** Opening INPUT RECORDS block **

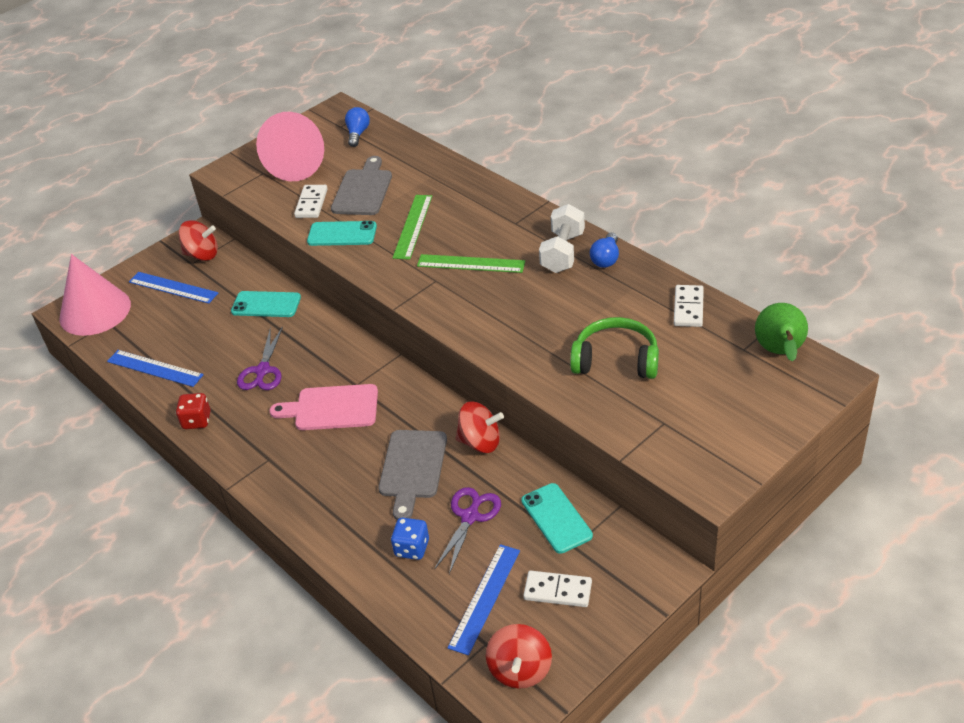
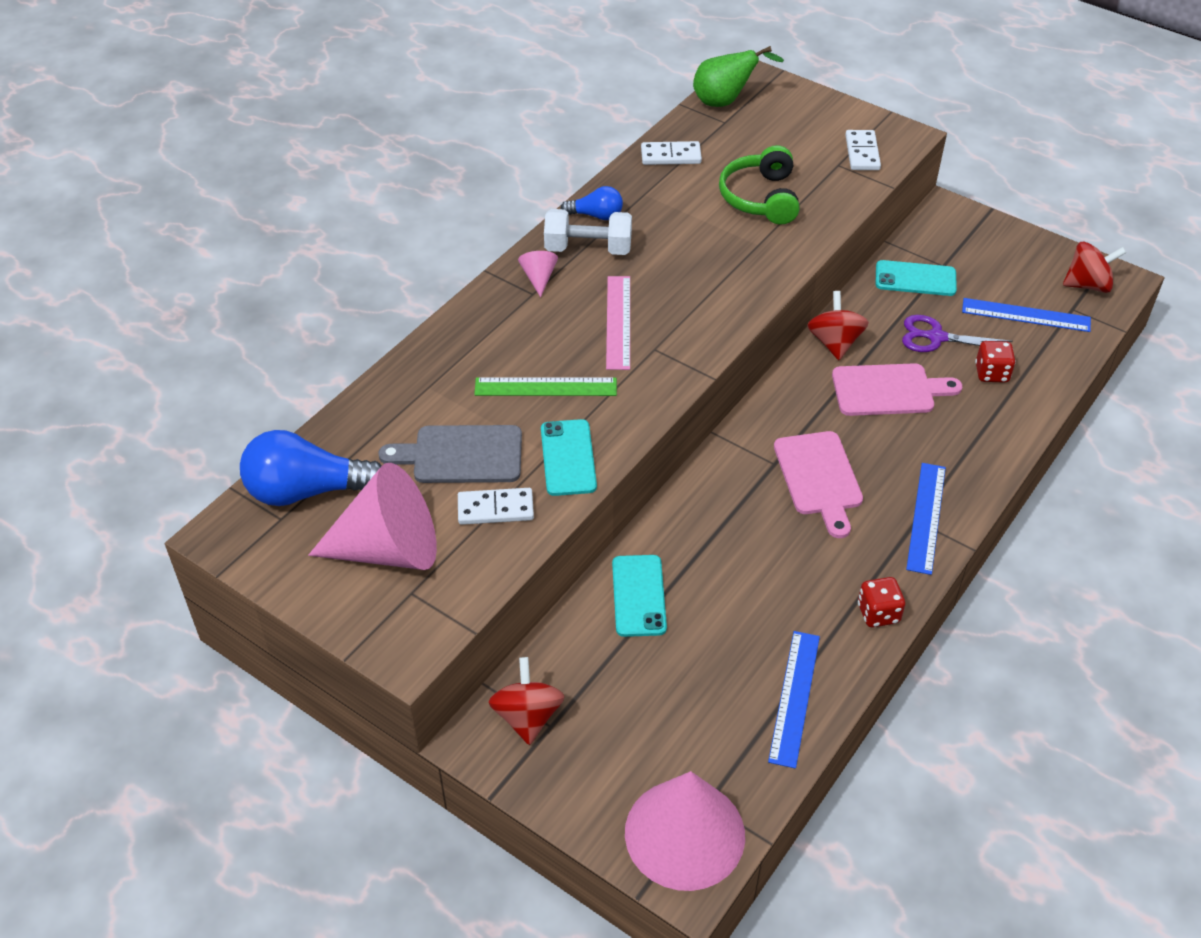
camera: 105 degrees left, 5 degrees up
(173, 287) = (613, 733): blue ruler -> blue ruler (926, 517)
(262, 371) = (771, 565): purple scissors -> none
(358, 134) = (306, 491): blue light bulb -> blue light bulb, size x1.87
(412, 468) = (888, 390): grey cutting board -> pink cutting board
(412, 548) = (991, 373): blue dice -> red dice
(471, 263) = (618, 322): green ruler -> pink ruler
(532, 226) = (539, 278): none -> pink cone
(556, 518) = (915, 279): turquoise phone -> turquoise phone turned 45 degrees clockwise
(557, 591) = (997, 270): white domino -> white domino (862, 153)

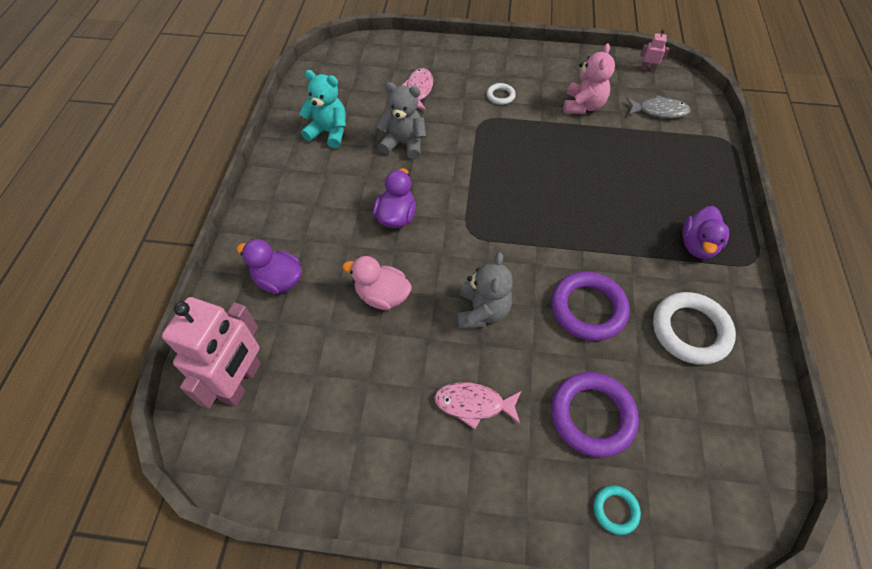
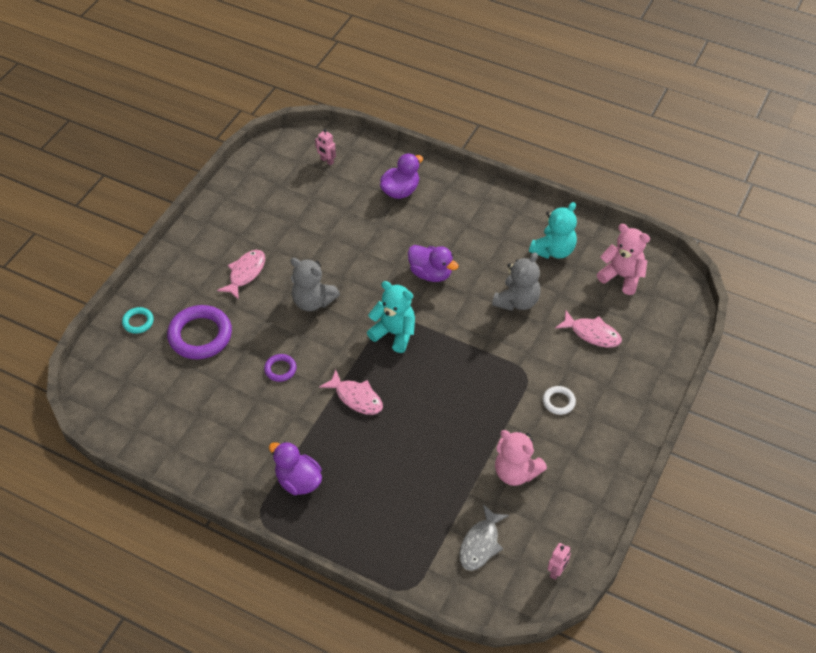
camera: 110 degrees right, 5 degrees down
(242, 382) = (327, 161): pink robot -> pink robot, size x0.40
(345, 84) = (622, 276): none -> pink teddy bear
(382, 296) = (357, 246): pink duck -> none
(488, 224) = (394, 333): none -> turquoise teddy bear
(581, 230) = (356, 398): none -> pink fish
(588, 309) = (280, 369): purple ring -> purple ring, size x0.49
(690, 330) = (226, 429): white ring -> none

** Closing INPUT RECORDS block **

[TRY IT] Set the entire listing down again, exact in every line, without any pictures.

[SOLVED PROBLEM]
camera: 105 degrees left, 5 degrees up
(173, 287) = (613, 733): blue ruler -> blue ruler (926, 517)
(262, 371) = (771, 565): purple scissors -> none
(358, 134) = (306, 491): blue light bulb -> blue light bulb, size x1.87
(412, 468) = (888, 390): grey cutting board -> pink cutting board
(412, 548) = (991, 373): blue dice -> red dice
(471, 263) = (618, 322): green ruler -> pink ruler
(532, 226) = (539, 278): none -> pink cone
(556, 518) = (915, 279): turquoise phone -> turquoise phone turned 45 degrees clockwise
(557, 591) = (997, 270): white domino -> white domino (862, 153)

camera: 110 degrees right, 5 degrees down
(242, 382) = (327, 161): pink robot -> pink robot, size x0.40
(345, 84) = (622, 276): none -> pink teddy bear
(382, 296) = (357, 246): pink duck -> none
(488, 224) = (394, 333): none -> turquoise teddy bear
(581, 230) = (356, 398): none -> pink fish
(588, 309) = (280, 369): purple ring -> purple ring, size x0.49
(690, 330) = (226, 429): white ring -> none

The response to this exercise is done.